Records for the task |
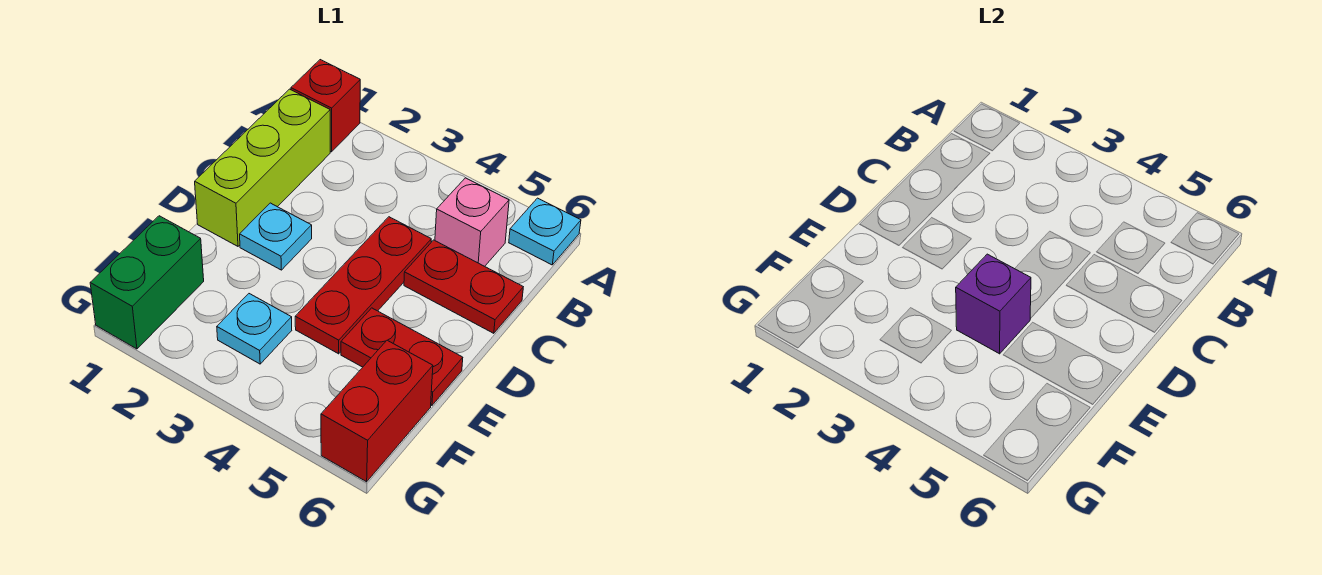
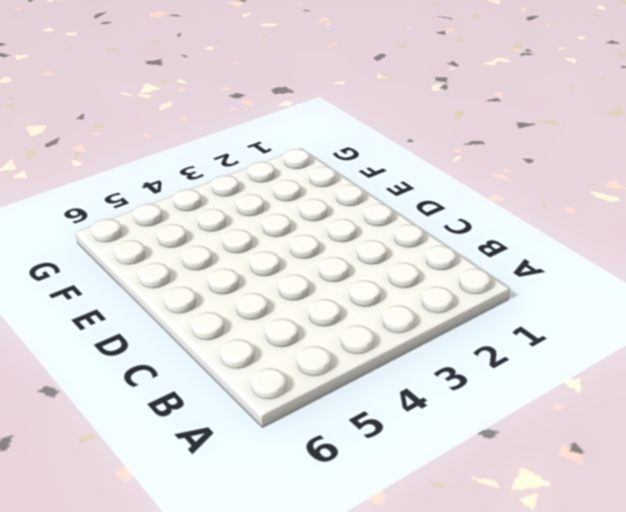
none -> red brick A1 level 1
none -> cyan plate A6 level 1
none -> lime brick B1:D1 level 1

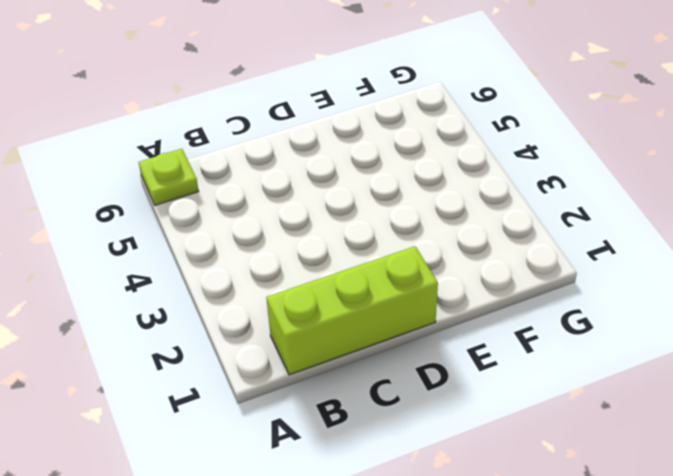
lime plate A6 level 1 -> cyan plate A6 level 1
none -> red brick A1 level 1
none -> pink brick B5 level 1
none -> red plate C4:E4 level 1

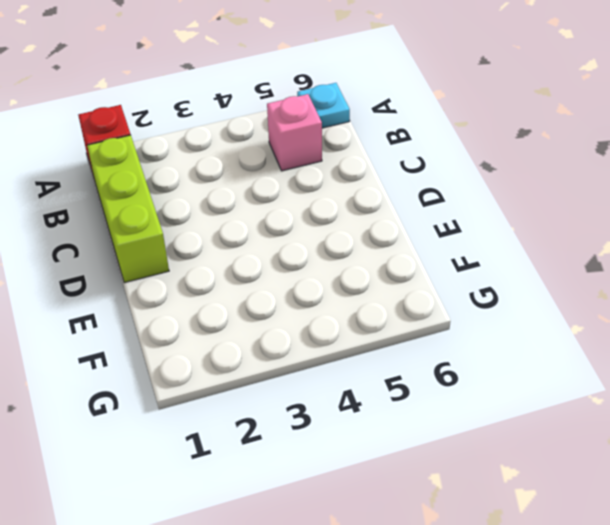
none -> red plate C4:E4 level 1
none -> red plate C5:C6 level 1
none -> cyan plate D2 level 1

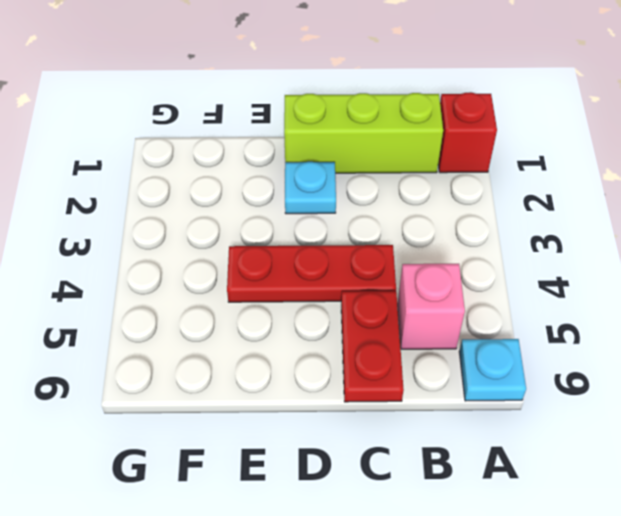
none -> red plate E5:E6 level 1
none -> green brick F1:G1 level 1
none -> cyan plate F3 level 1

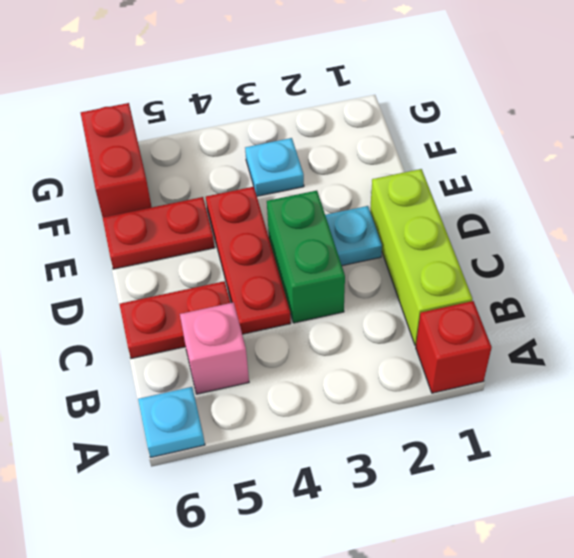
green brick C3:D3 level 1 -> green brick F1:G1 level 1
none -> purple brick E4 level 2

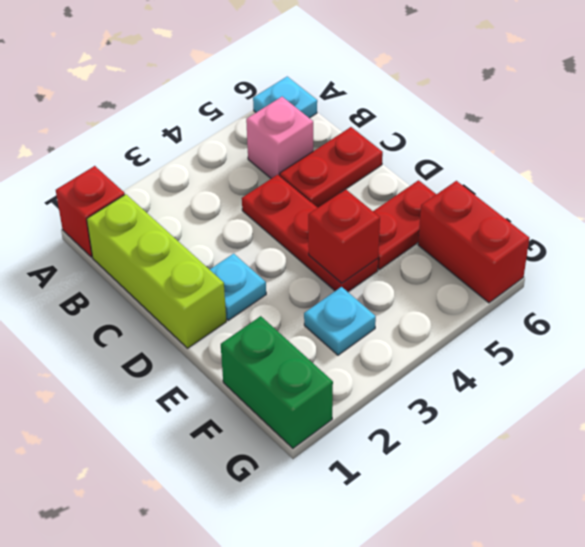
red brick E4 level 2 -> purple brick E4 level 2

Directions | Take the line containing "none -> cyan plate F3 level 1" and every line after it up to the end of the data, and write them out exactly, without the pictures.

Answer box |
none -> cyan plate F3 level 1

green brick C3:D3 level 1 -> green brick F1:G1 level 1
none -> purple brick E4 level 2

red brick E4 level 2 -> purple brick E4 level 2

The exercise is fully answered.